### WHAT IS BEING ASKED
Exact copy, no pictures: return only the lines below from the line with "gray ellipse: (88, 415)" up to and including the line with "cyan line: (219, 354)".

### Stepwise shape edit descriptions
===
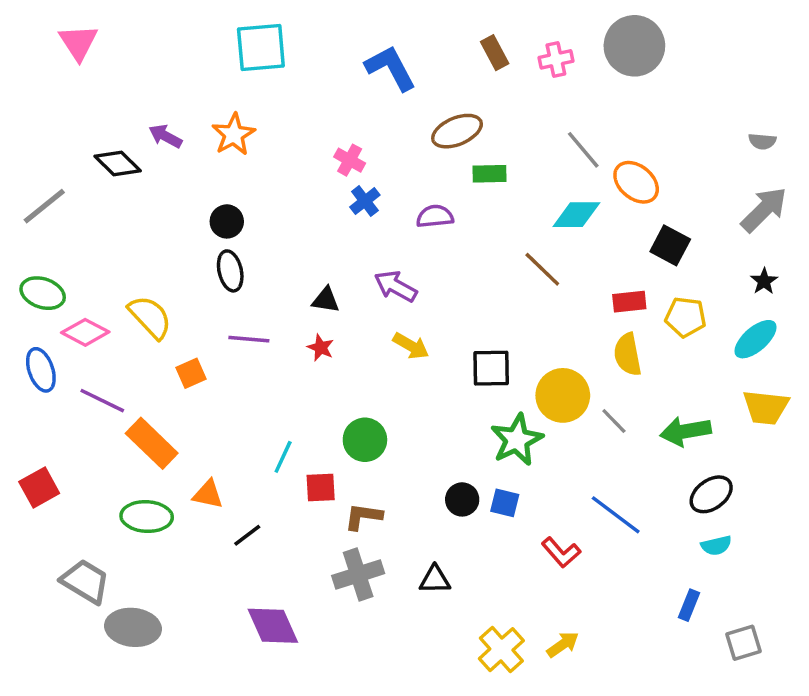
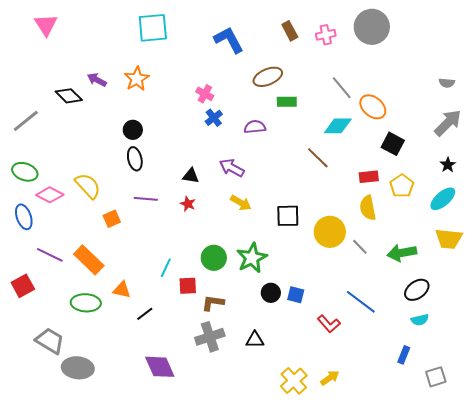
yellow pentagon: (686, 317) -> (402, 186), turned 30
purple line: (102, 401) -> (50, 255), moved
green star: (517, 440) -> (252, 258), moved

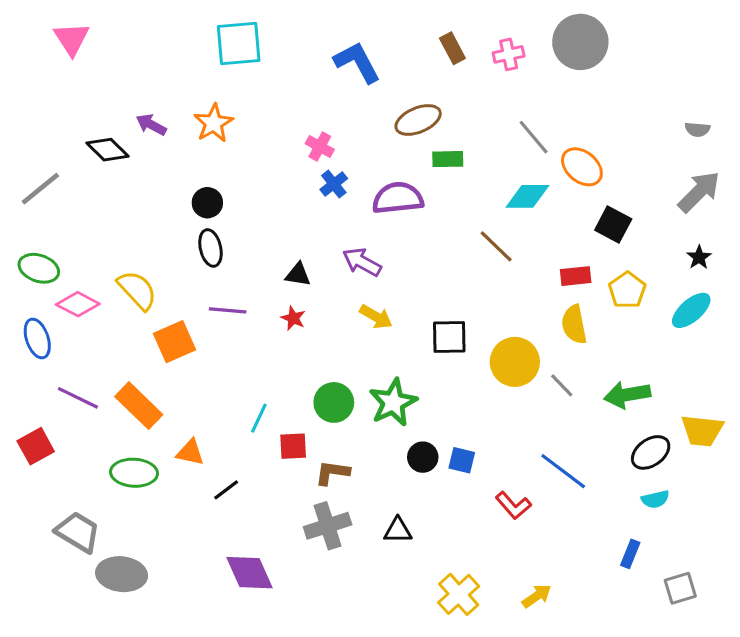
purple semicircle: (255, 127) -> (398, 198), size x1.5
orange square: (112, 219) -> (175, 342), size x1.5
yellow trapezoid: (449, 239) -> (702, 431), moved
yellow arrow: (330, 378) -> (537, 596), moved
===
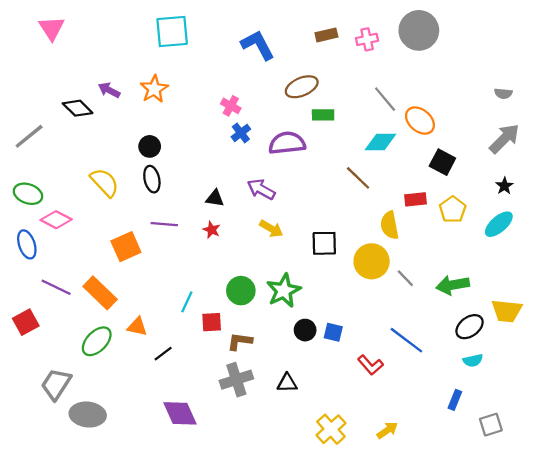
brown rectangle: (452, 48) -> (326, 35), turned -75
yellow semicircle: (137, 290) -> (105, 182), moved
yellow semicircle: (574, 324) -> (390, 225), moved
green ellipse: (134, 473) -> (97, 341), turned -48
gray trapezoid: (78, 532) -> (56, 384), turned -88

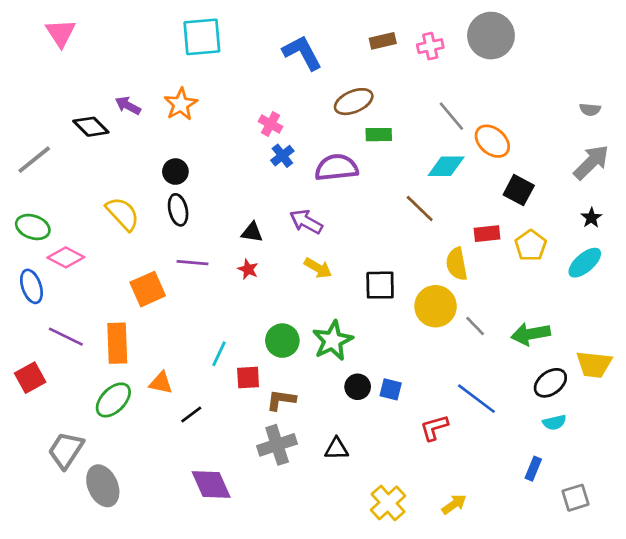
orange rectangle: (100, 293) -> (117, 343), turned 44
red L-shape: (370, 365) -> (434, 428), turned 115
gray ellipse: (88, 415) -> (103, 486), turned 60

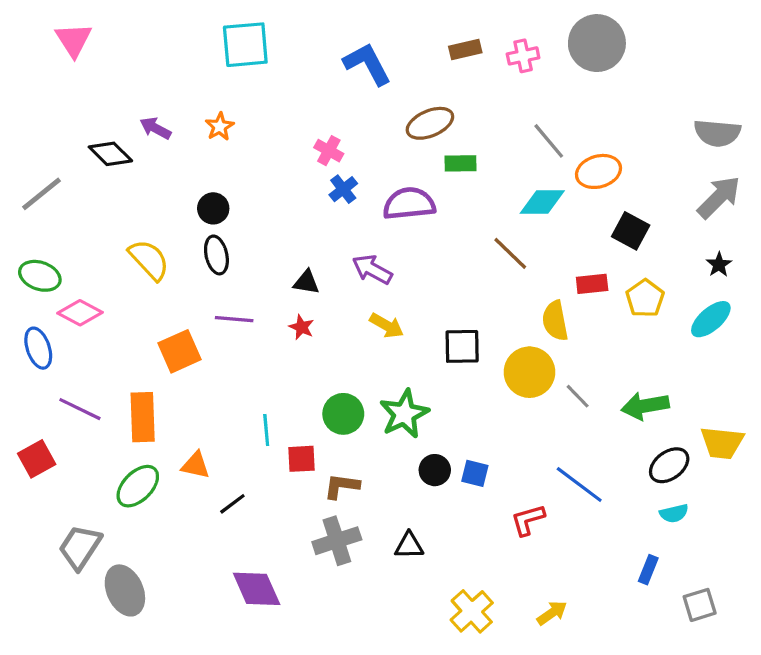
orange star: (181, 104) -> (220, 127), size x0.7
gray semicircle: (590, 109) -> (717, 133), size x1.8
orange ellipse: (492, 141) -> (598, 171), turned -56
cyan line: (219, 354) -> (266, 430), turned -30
===
### SOLUTION TO THIS TASK
gray ellipse: (88, 415) -> (103, 486), turned 60

orange star: (181, 104) -> (220, 127), size x0.7
gray semicircle: (590, 109) -> (717, 133), size x1.8
orange ellipse: (492, 141) -> (598, 171), turned -56
cyan line: (219, 354) -> (266, 430), turned -30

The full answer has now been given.